§ EXTRACTED DATA
□ □ □ □ □
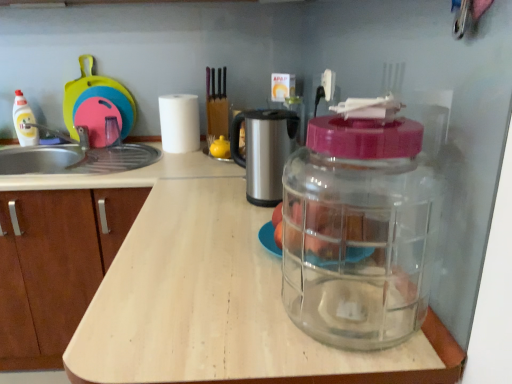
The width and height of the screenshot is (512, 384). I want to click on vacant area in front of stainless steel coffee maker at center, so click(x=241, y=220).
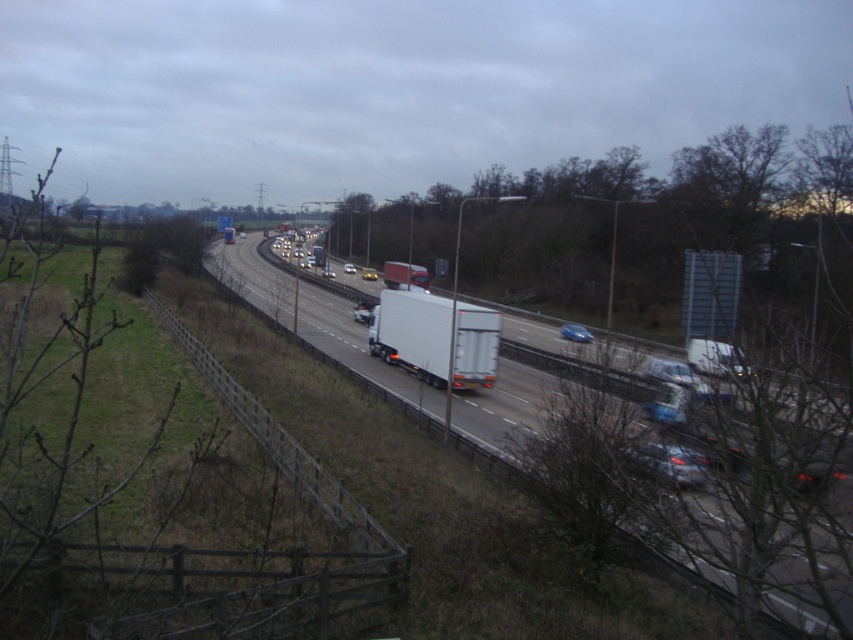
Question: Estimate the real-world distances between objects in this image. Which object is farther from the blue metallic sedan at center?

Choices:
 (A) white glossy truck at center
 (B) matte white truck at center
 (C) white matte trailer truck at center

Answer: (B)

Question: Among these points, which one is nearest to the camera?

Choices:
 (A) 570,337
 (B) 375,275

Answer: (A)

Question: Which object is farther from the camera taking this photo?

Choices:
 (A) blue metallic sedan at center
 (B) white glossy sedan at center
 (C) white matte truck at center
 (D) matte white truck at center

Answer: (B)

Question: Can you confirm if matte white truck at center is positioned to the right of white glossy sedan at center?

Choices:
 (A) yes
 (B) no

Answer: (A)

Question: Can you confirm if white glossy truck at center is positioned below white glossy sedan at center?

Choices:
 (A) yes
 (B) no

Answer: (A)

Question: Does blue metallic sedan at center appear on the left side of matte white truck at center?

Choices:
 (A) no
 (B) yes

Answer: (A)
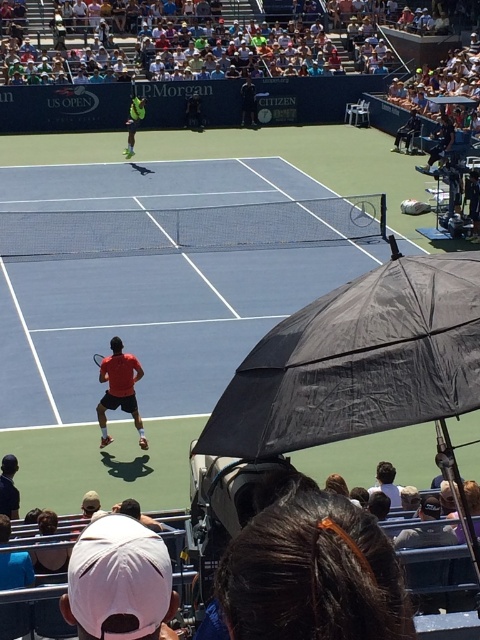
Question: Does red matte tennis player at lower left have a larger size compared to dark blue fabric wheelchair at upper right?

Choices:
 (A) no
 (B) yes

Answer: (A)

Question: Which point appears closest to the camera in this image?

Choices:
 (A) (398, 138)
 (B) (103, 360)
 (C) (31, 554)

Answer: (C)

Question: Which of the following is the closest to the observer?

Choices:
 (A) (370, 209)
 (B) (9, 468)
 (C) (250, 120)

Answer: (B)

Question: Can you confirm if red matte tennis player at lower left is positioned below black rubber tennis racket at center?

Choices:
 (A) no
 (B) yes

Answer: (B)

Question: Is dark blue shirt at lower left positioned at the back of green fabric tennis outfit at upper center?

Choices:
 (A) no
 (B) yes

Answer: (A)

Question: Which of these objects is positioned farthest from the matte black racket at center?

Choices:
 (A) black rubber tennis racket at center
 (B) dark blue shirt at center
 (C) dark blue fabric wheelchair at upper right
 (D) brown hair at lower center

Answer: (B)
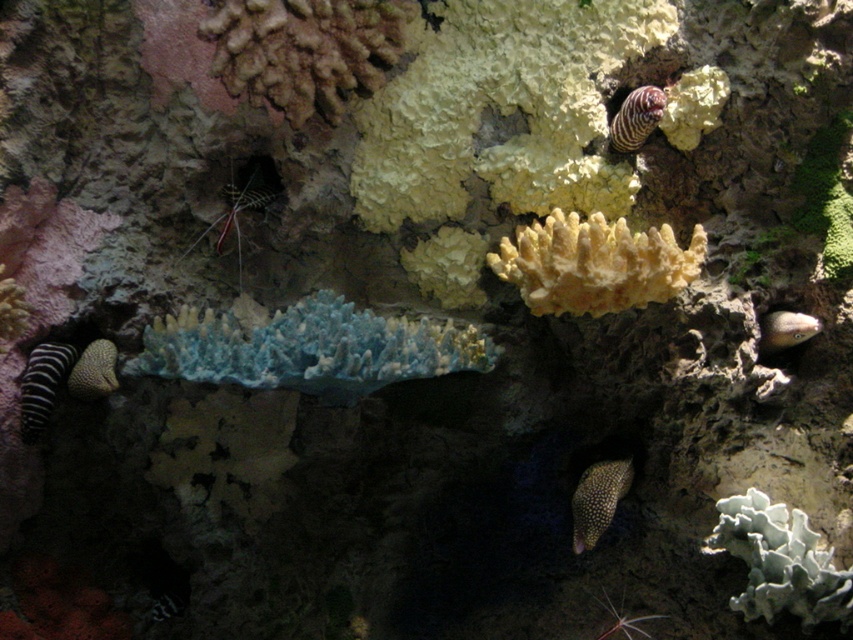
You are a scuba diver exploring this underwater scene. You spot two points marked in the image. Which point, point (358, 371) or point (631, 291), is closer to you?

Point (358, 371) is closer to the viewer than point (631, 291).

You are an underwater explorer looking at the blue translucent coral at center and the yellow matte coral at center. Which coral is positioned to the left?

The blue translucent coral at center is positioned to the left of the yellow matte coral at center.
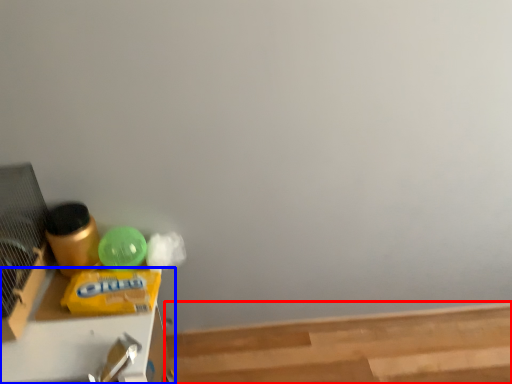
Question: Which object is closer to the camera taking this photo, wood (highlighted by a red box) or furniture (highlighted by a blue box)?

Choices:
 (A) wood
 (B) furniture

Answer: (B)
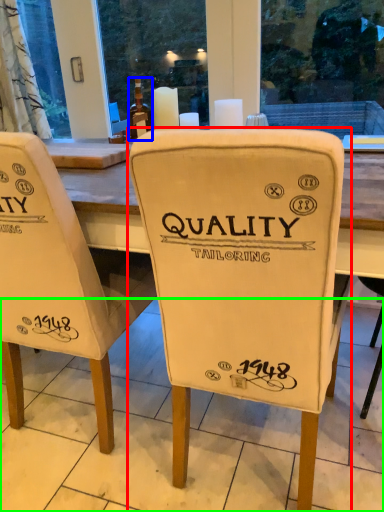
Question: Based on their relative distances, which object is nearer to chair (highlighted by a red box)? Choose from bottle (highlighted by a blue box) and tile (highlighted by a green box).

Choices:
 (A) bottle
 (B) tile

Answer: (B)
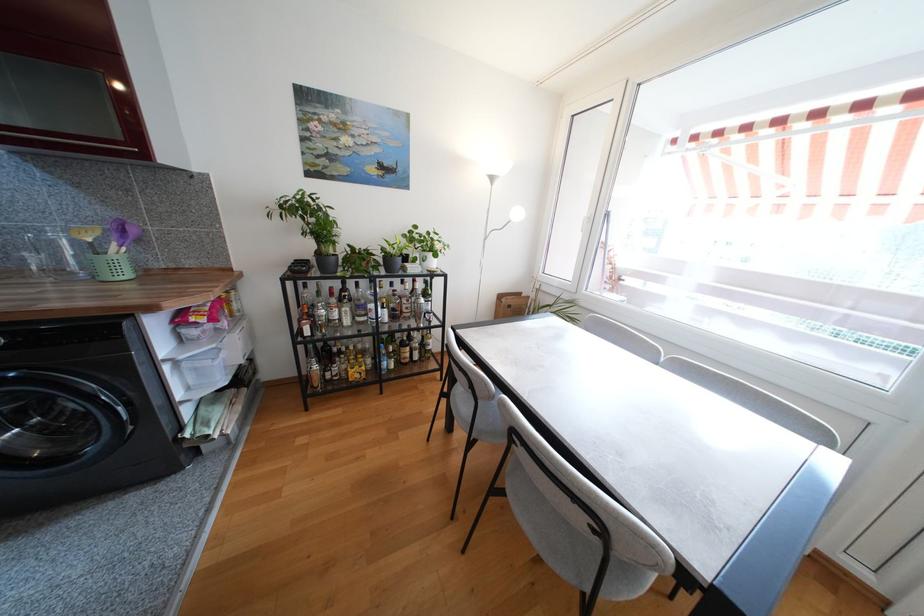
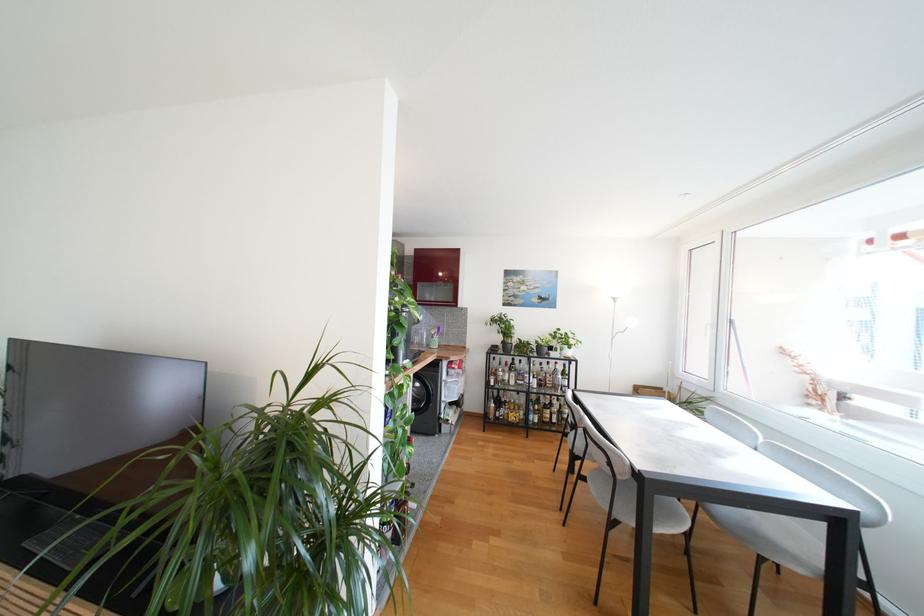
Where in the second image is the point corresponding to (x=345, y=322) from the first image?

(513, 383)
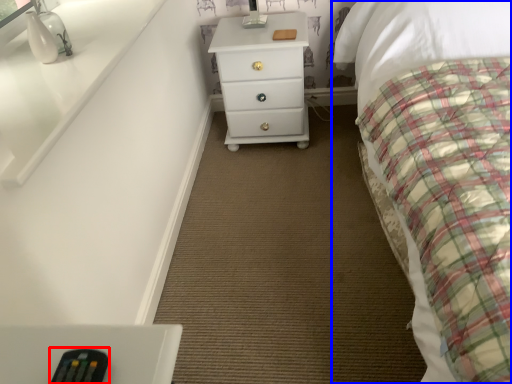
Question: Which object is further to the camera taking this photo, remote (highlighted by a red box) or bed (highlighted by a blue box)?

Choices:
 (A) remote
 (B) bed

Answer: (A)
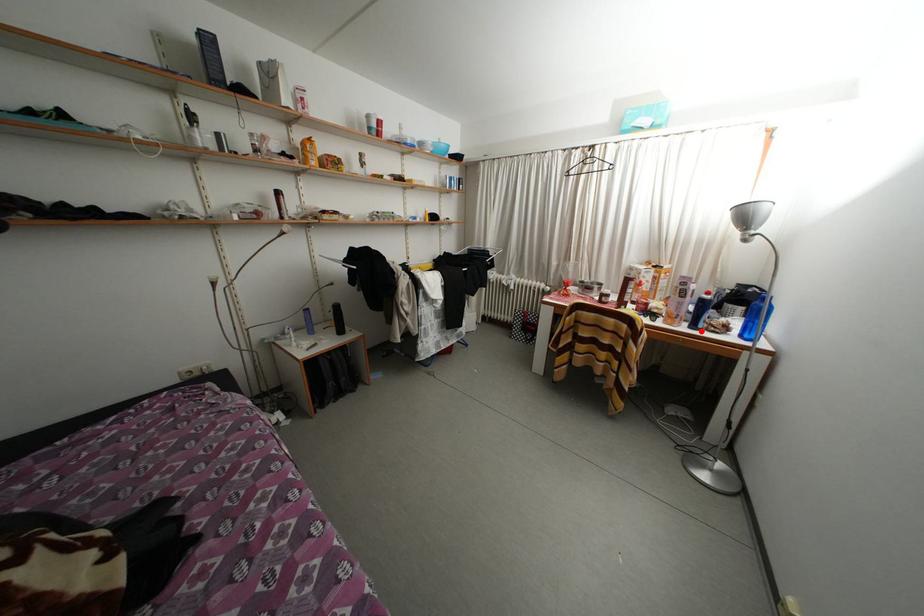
□ □ □ □ □
Transcribe the listing from the line containing "Question: Which object is further" through the end of the listing, including both ends, and leave the pictures out.

§ THE ANSWER
Question: Which object is further to the camera taking this photo, remote (highlighted by a red box) or bed (highlighted by a blue box)?

Choices:
 (A) remote
 (B) bed

Answer: (A)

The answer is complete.